Work to be completed :: Restate the listing below word for word, pictures excluded.

========================================

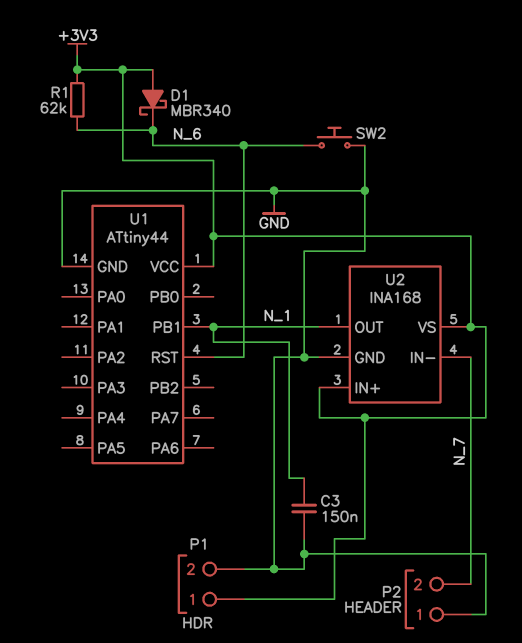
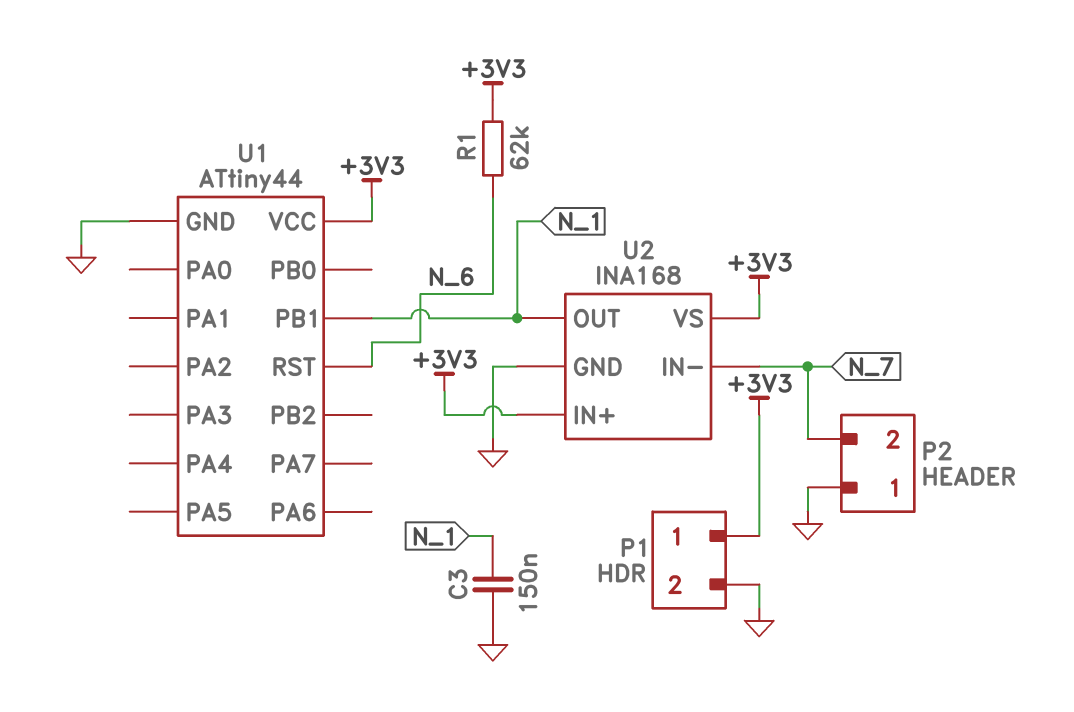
D1: schottky MBR340 (A +3V3, K N_6) -> none
SW2: button (GND, N_6) -> none

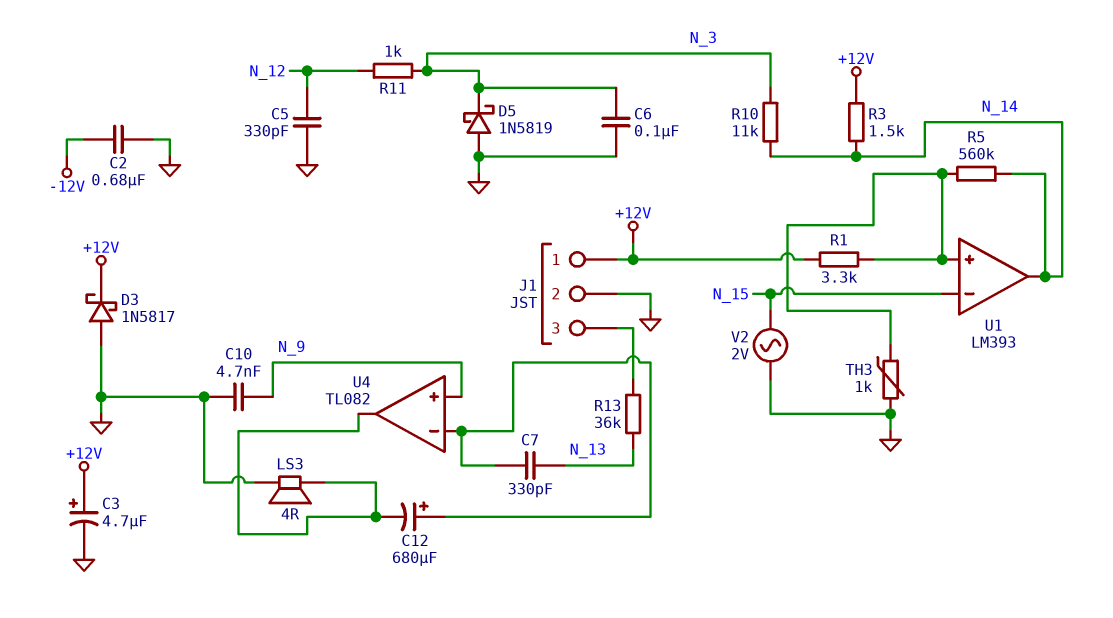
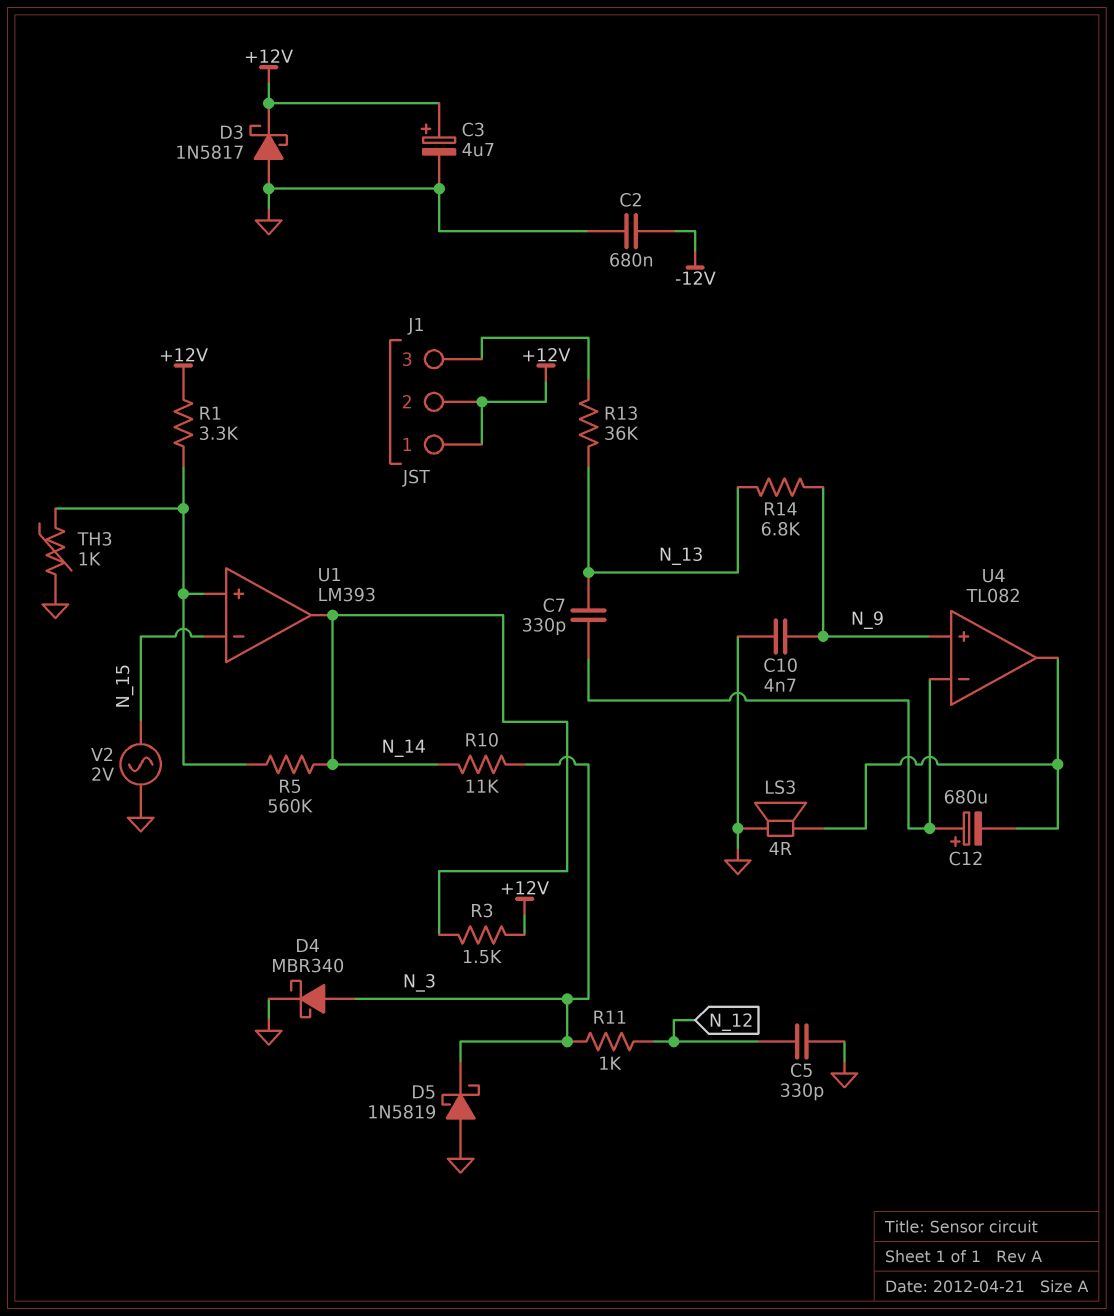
C6: 100nF (GND, N_3) -> none
D4: none -> schottky MBR340 (A N_3, K GND)
J1 pin 2: GND -> +12V
R14: none -> 6.8k (N_9, N_13)

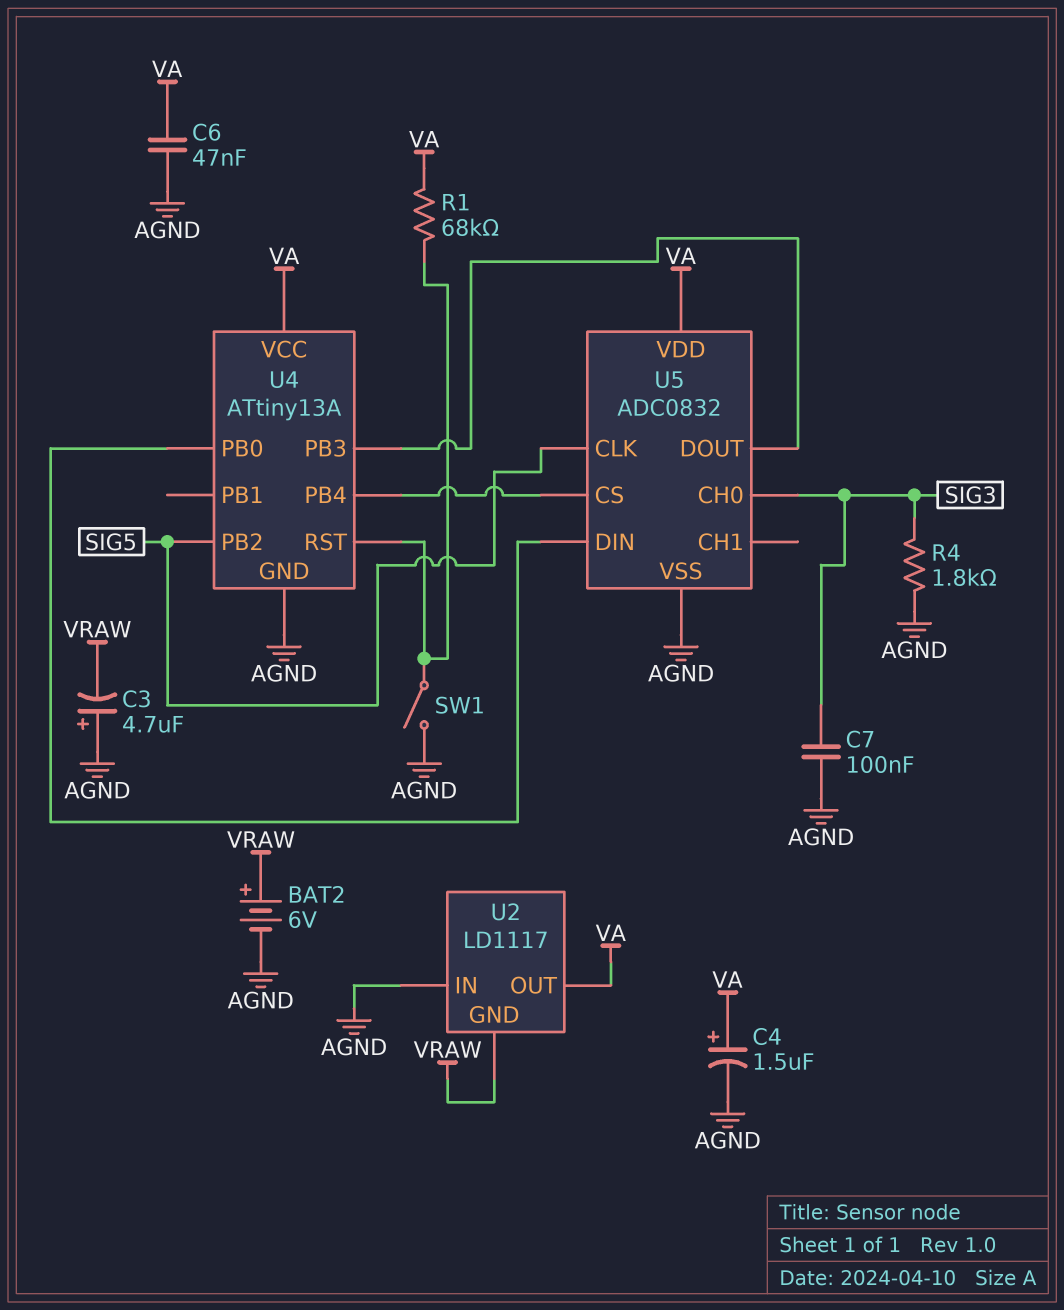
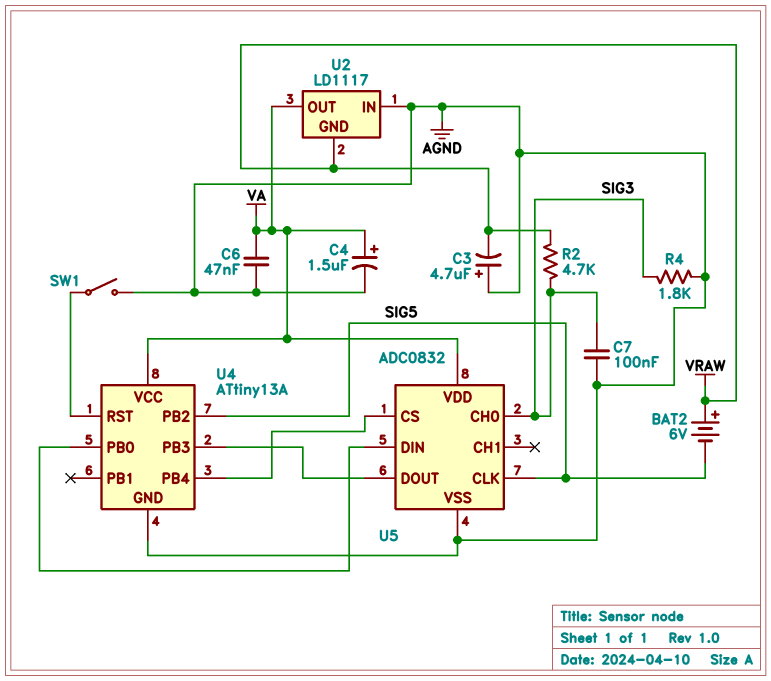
BAT2: 6V (plus VRAW, minus AGND) -> 6V (plus VRAW, minus SIG5)
R1: 68k (U4/RST, VA) -> none
R2: none -> 4.7k (SIG3, VRAW)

========================================

Solution ::
D1: schottky MBR340 (A +3V3, K N_6) -> none
SW2: button (GND, N_6) -> none

C6: 100nF (GND, N_3) -> none
D4: none -> schottky MBR340 (A N_3, K GND)
J1 pin 2: GND -> +12V
R14: none -> 6.8k (N_9, N_13)

BAT2: 6V (plus VRAW, minus AGND) -> 6V (plus VRAW, minus SIG5)
R1: 68k (U4/RST, VA) -> none
R2: none -> 4.7k (SIG3, VRAW)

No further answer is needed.